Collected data
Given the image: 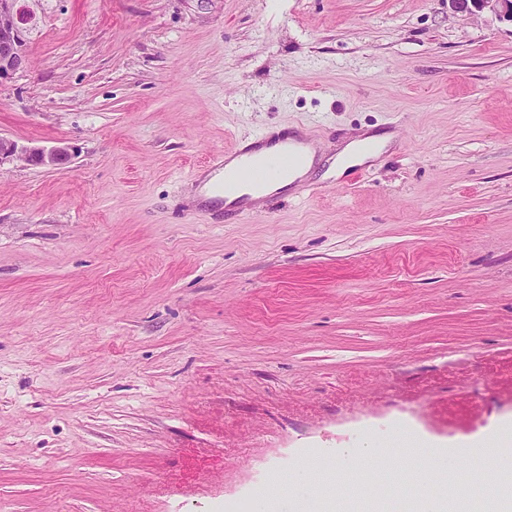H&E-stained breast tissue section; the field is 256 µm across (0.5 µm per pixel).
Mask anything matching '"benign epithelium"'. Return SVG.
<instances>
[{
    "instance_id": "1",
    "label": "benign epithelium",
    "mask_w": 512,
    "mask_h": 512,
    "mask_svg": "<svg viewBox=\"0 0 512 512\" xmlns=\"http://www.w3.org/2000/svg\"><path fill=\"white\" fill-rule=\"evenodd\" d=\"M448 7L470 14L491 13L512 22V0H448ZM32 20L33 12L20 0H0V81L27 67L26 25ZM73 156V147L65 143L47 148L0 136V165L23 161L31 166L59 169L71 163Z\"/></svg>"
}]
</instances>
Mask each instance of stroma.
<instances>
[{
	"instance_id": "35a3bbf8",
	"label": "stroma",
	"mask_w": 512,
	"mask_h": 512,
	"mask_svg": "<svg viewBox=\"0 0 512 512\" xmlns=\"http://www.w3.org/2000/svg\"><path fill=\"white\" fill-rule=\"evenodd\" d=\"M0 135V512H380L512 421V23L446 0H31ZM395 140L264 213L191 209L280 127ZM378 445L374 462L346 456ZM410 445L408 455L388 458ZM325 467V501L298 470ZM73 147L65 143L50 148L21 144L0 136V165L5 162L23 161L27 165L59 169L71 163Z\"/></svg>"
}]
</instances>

__Instruction__: Write out only what runs from the line holding "Mask anything matching" through the last line of the records, exactly as shown.

__Reply to the task__:
Mask anything matching '"benign epithelium"'. Return SVG.
<instances>
[{
    "instance_id": "1",
    "label": "benign epithelium",
    "mask_w": 512,
    "mask_h": 512,
    "mask_svg": "<svg viewBox=\"0 0 512 512\" xmlns=\"http://www.w3.org/2000/svg\"><path fill=\"white\" fill-rule=\"evenodd\" d=\"M448 7L470 14L491 13L512 22V0H448ZM32 20L33 12L20 0H0V81L27 67L26 25ZM73 156V147L65 143L47 148L0 136V165L23 161L31 166L59 169L71 163Z\"/></svg>"
}]
</instances>
Mask each instance of stroma.
<instances>
[{
	"instance_id": "35a3bbf8",
	"label": "stroma",
	"mask_w": 512,
	"mask_h": 512,
	"mask_svg": "<svg viewBox=\"0 0 512 512\" xmlns=\"http://www.w3.org/2000/svg\"><path fill=\"white\" fill-rule=\"evenodd\" d=\"M0 135V512H380L512 421V23L446 0H31ZM395 140L264 213L191 209L280 127ZM378 445L374 462L346 456ZM410 445L408 455L388 458ZM325 467V501L298 470ZM73 147L65 143L50 148L21 144L0 136V165L5 162L23 161L27 165L59 169L71 163Z\"/></svg>"
}]
</instances>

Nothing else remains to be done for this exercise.